◆ WRITTEN EXERCISE ◆
Can you echo the lines of the data below exactly, starting at the line that contains "graceful [172, 372]" and ending at the line that contains "electricians is located"?
______
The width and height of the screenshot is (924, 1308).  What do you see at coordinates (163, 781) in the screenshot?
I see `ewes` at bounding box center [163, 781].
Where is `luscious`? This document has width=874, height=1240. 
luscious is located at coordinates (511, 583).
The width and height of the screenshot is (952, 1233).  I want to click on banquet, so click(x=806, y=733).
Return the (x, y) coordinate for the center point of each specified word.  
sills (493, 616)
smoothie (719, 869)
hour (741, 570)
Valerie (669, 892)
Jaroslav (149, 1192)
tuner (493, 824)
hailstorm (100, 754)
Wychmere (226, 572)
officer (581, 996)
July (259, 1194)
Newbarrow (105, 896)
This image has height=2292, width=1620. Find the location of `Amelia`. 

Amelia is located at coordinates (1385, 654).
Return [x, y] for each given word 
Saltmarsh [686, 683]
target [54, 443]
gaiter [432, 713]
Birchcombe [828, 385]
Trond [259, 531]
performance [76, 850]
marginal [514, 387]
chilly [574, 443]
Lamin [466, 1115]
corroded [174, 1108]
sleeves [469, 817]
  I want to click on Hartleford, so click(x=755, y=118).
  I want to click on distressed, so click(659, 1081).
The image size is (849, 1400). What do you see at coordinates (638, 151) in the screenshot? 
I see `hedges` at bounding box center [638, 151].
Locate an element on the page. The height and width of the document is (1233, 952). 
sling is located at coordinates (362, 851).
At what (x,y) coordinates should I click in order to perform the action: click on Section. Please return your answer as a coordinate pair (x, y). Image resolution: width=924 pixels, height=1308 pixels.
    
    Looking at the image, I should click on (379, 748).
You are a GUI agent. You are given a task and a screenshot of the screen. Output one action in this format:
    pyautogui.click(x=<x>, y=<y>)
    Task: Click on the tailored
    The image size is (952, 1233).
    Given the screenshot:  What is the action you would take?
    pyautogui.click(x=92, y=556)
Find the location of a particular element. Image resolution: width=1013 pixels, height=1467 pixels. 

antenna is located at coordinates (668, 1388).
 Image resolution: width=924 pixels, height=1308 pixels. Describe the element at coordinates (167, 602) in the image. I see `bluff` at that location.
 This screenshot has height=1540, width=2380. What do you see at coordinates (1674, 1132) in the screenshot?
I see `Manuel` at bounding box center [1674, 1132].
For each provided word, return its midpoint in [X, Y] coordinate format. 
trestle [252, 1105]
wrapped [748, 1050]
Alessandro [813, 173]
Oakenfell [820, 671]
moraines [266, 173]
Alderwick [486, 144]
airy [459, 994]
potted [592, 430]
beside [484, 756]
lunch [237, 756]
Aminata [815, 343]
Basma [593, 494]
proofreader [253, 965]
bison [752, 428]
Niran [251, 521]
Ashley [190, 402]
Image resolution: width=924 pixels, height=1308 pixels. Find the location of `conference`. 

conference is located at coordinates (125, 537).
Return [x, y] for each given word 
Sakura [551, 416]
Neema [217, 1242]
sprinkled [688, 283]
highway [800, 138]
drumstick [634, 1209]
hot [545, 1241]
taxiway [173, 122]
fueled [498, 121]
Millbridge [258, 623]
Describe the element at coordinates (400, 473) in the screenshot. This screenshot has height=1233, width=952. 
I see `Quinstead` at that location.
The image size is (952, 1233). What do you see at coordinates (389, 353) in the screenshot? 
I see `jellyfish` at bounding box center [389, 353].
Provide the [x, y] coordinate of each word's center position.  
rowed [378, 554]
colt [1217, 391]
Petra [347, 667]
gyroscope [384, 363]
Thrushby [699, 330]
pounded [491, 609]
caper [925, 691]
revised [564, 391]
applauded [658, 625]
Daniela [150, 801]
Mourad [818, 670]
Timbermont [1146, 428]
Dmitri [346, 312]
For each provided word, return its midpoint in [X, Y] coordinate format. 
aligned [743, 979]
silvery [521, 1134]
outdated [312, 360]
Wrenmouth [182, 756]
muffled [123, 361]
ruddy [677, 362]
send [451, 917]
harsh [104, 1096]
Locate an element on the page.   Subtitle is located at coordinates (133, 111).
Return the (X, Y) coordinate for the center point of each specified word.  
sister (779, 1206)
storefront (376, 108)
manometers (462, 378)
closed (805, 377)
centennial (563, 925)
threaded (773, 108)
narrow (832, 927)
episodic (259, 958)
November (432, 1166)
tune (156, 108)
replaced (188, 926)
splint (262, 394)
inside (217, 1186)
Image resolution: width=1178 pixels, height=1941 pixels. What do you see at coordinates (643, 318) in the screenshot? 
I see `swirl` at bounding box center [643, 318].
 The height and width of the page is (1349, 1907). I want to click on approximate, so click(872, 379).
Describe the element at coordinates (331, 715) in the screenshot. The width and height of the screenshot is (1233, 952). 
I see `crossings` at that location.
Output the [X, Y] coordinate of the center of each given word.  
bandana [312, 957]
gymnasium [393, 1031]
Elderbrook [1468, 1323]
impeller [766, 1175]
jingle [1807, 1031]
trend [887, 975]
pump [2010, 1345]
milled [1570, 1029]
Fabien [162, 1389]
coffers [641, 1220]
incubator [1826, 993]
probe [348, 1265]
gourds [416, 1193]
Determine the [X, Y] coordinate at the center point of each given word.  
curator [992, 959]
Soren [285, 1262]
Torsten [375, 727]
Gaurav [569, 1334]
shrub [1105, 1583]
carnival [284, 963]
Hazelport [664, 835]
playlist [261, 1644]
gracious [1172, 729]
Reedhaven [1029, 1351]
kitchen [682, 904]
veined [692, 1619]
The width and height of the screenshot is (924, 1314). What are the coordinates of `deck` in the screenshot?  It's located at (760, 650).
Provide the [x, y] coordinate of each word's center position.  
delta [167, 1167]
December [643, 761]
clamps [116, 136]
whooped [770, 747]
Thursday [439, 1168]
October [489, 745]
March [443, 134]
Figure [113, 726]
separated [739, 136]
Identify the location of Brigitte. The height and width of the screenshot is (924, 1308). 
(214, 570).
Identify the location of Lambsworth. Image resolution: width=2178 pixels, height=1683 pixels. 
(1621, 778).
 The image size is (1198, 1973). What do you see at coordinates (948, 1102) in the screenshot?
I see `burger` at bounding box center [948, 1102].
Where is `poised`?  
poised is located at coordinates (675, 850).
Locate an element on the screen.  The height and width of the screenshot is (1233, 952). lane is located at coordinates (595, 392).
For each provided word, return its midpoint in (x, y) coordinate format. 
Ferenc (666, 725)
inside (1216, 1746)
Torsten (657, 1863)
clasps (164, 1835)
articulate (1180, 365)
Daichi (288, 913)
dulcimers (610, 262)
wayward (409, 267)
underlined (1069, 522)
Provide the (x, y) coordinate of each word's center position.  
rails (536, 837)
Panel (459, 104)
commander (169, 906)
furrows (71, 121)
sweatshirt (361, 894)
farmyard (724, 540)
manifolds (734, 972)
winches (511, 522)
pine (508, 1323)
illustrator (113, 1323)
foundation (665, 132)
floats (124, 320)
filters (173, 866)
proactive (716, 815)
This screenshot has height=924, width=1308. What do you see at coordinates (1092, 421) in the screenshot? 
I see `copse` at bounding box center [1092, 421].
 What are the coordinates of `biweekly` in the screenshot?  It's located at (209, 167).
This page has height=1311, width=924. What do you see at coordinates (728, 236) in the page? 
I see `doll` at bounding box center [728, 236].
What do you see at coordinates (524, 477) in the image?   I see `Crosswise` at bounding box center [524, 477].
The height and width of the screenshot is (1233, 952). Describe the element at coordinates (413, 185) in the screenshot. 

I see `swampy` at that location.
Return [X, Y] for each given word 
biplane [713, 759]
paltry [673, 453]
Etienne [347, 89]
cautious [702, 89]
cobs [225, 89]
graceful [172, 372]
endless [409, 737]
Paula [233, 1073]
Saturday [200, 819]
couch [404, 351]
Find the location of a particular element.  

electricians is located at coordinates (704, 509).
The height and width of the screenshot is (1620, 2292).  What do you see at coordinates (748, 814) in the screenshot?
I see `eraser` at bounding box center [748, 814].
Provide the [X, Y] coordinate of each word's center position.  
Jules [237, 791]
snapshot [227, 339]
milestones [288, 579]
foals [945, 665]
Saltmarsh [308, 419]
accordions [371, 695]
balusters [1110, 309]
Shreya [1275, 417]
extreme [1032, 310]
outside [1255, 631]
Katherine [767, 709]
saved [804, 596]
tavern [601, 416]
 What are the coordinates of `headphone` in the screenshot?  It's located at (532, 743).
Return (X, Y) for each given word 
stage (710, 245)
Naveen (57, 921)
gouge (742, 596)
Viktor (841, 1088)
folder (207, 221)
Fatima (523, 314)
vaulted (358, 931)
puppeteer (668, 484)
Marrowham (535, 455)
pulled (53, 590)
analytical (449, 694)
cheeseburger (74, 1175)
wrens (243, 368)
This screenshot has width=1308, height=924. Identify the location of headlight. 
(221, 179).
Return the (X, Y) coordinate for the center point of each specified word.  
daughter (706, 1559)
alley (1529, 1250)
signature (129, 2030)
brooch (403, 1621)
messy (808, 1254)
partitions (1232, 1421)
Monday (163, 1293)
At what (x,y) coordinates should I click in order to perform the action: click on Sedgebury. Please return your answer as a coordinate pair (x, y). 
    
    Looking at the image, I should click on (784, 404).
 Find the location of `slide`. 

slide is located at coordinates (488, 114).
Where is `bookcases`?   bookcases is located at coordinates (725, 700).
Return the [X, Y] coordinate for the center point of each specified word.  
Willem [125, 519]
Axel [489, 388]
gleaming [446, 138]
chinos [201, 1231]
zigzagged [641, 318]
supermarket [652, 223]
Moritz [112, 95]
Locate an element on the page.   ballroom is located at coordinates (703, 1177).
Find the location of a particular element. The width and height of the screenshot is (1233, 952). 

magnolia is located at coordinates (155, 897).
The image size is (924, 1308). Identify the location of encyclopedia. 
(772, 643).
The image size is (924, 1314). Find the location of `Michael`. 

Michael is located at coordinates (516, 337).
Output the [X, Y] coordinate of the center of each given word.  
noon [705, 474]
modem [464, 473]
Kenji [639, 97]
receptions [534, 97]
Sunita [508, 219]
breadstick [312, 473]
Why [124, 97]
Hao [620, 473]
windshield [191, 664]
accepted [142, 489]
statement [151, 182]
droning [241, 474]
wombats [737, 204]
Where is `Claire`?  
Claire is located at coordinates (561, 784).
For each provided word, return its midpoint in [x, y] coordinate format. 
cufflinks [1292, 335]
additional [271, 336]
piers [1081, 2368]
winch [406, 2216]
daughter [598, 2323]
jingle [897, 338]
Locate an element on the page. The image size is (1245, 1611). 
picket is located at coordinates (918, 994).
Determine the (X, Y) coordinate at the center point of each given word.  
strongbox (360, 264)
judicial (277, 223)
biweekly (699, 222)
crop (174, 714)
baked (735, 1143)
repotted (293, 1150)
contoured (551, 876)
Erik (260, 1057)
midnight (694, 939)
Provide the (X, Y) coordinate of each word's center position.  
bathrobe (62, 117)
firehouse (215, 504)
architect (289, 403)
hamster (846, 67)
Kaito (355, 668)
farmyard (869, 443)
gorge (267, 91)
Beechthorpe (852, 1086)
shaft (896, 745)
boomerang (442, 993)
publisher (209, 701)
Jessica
______
◆ SOLUTION TO THIS PROBLEM ◆
graceful [172, 372]
endless [409, 737]
Paula [233, 1073]
Saturday [200, 819]
couch [404, 351]
Find the location of a particular element.  

electricians is located at coordinates (704, 509).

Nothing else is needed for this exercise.